Required action => Starting at the line that contains "old: serce [biały]", return every line through the end of the entries below, exactly and with nothing else.

[Object change descriptions]
————

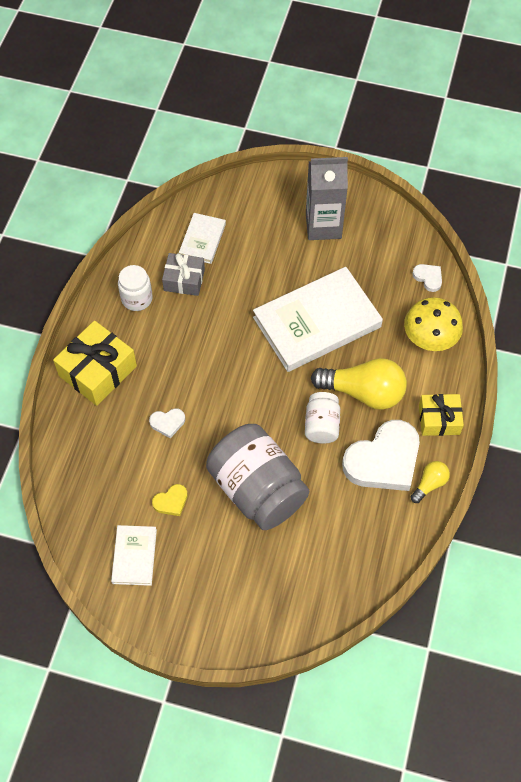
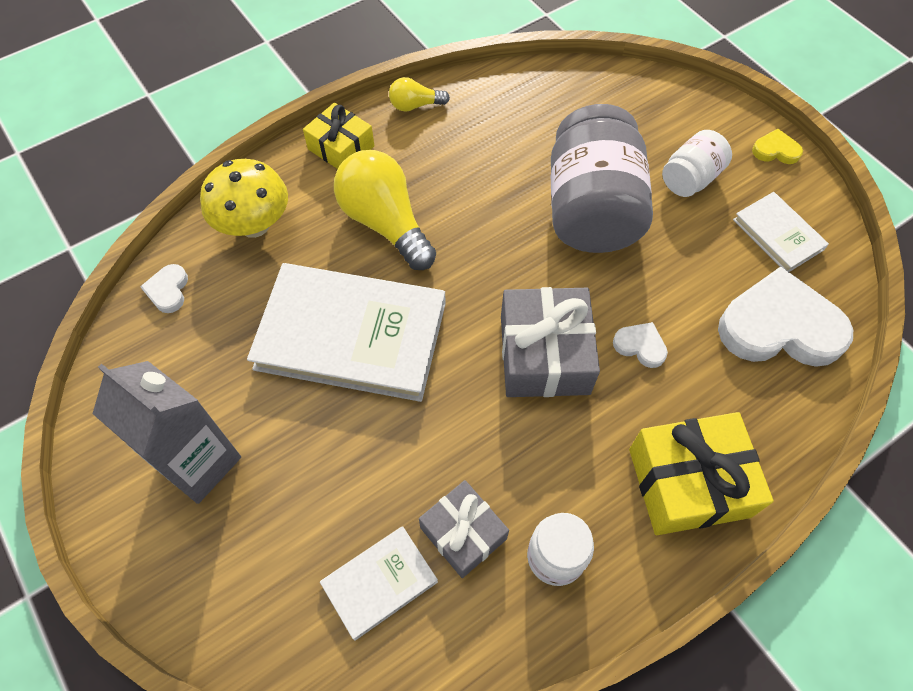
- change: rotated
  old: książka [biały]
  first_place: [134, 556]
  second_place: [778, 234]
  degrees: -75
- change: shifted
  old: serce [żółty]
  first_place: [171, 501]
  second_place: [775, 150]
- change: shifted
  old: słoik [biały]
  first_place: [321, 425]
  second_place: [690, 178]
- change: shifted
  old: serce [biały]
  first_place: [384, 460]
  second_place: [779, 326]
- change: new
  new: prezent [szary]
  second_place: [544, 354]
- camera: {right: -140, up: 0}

————

Reply to the task =>
  old: serce [biały]
  first_place: [384, 460]
  second_place: [779, 326]
- change: new
  new: prezent [szary]
  second_place: [544, 354]
- camera: {right: -140, up: 0}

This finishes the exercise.